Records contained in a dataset

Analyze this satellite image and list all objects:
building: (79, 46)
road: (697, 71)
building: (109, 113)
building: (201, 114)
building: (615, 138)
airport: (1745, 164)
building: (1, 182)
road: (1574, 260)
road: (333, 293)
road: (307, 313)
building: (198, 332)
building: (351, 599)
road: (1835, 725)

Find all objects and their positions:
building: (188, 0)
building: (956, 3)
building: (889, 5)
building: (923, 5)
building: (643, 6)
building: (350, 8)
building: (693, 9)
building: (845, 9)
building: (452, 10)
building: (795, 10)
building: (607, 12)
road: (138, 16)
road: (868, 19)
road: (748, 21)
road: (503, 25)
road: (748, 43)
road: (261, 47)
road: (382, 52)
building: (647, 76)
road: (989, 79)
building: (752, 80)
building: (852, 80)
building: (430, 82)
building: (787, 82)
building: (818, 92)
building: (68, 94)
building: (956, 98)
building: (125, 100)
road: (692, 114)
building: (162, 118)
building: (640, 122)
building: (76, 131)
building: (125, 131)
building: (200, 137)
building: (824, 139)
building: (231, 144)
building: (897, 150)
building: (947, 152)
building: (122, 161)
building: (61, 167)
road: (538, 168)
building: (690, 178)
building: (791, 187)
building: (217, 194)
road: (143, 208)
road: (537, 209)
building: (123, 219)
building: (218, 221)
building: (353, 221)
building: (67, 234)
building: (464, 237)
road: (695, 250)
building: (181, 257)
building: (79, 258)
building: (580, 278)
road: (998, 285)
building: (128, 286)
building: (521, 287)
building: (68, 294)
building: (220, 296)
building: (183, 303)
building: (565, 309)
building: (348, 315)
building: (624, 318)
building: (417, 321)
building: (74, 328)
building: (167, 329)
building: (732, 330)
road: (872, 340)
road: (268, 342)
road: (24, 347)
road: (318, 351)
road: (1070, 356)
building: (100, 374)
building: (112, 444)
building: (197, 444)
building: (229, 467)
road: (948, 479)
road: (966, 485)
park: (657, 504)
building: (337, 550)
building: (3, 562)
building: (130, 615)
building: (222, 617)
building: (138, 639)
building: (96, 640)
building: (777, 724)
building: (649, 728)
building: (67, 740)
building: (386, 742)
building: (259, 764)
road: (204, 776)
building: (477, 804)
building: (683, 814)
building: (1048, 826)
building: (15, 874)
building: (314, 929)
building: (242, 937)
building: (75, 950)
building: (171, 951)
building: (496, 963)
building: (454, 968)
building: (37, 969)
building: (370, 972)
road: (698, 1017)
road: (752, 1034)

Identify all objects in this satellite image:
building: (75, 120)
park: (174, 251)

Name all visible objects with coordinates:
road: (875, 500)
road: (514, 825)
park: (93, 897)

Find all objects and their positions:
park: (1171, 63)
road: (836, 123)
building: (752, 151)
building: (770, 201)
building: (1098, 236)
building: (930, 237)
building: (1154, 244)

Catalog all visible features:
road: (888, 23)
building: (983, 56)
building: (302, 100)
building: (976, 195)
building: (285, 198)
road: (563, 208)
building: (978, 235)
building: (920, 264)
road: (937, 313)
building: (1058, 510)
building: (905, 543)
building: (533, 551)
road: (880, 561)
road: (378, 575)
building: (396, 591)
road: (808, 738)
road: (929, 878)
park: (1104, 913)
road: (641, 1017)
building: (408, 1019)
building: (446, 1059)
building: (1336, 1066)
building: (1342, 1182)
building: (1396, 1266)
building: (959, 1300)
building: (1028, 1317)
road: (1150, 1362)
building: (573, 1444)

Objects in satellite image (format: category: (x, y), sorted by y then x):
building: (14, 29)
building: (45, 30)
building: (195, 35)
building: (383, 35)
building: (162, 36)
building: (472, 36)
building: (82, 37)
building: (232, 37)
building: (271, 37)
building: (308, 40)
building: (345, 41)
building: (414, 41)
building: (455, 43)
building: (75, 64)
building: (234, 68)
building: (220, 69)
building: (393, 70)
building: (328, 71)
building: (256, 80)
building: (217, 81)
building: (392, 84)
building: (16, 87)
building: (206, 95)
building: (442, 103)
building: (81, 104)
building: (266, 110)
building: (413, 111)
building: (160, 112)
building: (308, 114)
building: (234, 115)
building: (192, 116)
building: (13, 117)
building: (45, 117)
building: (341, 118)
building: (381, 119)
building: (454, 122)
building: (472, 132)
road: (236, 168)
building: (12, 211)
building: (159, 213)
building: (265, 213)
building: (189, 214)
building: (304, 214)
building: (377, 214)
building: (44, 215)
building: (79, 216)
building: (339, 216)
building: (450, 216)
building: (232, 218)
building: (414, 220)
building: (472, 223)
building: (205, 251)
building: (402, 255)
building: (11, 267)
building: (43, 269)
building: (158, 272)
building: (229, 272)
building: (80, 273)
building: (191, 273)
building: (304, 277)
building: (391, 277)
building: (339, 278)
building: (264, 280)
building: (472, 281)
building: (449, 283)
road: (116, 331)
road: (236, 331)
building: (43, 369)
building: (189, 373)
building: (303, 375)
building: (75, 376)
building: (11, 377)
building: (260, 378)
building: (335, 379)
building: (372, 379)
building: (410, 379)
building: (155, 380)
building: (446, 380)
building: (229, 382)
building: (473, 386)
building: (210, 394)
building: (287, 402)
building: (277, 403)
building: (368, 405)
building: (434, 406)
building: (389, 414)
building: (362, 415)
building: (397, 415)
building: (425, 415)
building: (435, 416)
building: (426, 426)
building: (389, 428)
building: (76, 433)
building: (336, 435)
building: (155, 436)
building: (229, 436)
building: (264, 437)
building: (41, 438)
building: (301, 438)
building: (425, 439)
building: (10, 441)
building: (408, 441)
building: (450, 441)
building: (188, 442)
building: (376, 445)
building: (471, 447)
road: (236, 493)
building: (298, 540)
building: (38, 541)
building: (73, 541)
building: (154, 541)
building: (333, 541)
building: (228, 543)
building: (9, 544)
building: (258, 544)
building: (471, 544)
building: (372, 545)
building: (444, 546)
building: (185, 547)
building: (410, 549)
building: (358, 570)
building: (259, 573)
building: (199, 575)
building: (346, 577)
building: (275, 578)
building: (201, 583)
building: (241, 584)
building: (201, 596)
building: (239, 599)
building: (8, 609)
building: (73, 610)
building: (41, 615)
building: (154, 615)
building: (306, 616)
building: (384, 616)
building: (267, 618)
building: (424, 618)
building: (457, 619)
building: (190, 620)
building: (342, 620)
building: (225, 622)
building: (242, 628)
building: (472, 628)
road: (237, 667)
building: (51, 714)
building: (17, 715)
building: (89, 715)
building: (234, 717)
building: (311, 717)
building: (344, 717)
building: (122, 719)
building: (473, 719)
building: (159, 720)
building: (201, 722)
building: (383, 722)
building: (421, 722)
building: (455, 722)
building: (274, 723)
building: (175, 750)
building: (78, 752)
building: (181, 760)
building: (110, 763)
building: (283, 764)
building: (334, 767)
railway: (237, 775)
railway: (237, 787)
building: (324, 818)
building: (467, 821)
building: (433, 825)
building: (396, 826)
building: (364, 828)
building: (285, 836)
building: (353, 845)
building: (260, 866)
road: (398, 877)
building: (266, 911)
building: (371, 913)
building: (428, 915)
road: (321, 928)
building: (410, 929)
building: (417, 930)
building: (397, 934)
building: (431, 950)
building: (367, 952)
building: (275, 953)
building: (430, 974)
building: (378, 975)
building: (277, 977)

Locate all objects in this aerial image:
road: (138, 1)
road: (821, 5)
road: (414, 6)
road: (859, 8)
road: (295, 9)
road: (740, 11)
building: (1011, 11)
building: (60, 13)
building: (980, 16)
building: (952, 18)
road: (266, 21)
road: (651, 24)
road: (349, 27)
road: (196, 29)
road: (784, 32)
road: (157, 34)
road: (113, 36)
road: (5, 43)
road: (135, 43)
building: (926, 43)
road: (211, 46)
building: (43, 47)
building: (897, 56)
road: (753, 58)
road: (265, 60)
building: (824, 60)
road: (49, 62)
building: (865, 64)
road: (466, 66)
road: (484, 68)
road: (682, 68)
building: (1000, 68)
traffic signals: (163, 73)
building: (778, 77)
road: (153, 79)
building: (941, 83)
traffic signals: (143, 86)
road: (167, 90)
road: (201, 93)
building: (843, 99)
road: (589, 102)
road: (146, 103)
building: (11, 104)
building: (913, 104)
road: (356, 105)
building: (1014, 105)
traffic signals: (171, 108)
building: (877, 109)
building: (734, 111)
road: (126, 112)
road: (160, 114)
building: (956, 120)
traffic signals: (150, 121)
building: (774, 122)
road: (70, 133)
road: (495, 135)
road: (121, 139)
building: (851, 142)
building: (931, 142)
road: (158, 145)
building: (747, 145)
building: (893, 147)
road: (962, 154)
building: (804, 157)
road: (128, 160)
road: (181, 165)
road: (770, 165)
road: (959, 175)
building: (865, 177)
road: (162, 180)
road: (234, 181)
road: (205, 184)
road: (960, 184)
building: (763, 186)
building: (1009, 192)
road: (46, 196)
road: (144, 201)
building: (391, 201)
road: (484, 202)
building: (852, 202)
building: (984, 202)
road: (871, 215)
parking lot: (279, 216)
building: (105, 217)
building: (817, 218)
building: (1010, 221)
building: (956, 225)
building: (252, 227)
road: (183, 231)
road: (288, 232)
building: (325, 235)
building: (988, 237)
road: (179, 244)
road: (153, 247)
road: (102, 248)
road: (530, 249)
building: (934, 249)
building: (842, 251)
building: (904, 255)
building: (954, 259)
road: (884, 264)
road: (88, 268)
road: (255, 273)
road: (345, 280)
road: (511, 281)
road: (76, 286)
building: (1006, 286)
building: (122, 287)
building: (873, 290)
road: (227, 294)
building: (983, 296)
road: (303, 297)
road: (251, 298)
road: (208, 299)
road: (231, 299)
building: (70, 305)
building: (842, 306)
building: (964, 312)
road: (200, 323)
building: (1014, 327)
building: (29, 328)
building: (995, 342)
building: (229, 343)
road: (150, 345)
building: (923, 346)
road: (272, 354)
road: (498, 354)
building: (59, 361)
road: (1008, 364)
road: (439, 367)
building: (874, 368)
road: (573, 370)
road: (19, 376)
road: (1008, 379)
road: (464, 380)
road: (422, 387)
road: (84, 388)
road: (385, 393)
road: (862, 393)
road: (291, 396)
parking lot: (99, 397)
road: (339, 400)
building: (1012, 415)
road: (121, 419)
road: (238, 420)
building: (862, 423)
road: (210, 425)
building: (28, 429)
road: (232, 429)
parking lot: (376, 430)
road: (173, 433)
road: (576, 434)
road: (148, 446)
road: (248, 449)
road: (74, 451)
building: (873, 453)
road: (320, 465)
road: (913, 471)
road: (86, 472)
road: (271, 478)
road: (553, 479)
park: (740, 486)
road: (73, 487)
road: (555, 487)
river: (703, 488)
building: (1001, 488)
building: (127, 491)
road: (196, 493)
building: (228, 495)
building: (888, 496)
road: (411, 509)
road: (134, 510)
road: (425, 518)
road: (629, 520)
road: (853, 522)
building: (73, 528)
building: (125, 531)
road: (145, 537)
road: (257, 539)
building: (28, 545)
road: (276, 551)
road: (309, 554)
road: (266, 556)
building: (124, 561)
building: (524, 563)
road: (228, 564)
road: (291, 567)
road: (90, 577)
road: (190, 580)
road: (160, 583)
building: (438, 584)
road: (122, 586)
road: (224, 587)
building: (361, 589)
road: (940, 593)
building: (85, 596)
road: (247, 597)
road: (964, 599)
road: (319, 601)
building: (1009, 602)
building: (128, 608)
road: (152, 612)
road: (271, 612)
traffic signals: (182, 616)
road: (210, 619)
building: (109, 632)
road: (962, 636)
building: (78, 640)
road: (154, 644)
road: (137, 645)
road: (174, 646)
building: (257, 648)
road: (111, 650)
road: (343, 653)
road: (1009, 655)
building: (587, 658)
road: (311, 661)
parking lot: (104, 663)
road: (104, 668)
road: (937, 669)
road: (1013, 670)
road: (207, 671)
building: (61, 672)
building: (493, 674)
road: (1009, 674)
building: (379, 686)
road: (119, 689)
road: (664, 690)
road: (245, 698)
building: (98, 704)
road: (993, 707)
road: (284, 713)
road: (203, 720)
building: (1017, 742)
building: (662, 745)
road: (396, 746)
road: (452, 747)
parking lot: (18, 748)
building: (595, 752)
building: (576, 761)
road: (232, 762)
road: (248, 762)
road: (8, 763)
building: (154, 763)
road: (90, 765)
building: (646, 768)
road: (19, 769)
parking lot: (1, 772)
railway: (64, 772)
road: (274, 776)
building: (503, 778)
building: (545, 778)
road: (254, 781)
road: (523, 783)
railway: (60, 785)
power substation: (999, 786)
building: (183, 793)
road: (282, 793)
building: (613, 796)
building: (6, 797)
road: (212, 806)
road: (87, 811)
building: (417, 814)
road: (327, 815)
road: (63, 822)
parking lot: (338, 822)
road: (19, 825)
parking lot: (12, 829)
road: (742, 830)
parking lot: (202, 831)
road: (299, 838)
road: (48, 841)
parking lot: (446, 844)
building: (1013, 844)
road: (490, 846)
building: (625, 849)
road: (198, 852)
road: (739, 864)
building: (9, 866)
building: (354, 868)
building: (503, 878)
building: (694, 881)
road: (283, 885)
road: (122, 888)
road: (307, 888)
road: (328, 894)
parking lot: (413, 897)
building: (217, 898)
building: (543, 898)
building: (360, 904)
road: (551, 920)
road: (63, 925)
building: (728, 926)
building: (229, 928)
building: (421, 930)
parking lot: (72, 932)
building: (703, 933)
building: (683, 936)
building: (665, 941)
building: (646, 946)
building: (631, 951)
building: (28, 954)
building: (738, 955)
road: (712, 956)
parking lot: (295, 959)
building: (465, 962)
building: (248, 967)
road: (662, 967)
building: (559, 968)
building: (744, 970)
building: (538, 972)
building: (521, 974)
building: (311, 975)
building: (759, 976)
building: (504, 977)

Your instructions —
Each line of the entries that contains the word "image" should be listed.

Answer below —
Analyze this satellite image and list all objects:
Identify all objects in this satellite image:
Objects in satellite image (format: category: (x, y), sorted by y then x):
Locate all objects in this aerial image:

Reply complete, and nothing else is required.